Revision comparison data:
^^^^

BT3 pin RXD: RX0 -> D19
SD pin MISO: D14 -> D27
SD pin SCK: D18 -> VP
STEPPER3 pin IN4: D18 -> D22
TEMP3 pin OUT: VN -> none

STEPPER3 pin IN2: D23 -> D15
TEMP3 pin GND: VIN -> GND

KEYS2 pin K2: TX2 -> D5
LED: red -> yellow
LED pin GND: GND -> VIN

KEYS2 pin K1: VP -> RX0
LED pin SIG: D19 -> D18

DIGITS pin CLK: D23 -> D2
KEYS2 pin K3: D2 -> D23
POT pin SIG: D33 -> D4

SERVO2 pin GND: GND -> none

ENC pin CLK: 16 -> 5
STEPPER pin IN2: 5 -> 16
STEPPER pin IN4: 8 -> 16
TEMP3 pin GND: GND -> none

^^^^

Work instructions —
Reproduce every record above exactly.

Solution —
BT3 pin RXD: RX0 -> D19
SD pin MISO: D14 -> D27
SD pin SCK: D18 -> VP
STEPPER3 pin IN4: D18 -> D22
TEMP3 pin OUT: VN -> none

STEPPER3 pin IN2: D23 -> D15
TEMP3 pin GND: VIN -> GND

KEYS2 pin K2: TX2 -> D5
LED: red -> yellow
LED pin GND: GND -> VIN

KEYS2 pin K1: VP -> RX0
LED pin SIG: D19 -> D18

DIGITS pin CLK: D23 -> D2
KEYS2 pin K3: D2 -> D23
POT pin SIG: D33 -> D4

SERVO2 pin GND: GND -> none

ENC pin CLK: 16 -> 5
STEPPER pin IN2: 5 -> 16
STEPPER pin IN4: 8 -> 16
TEMP3 pin GND: GND -> none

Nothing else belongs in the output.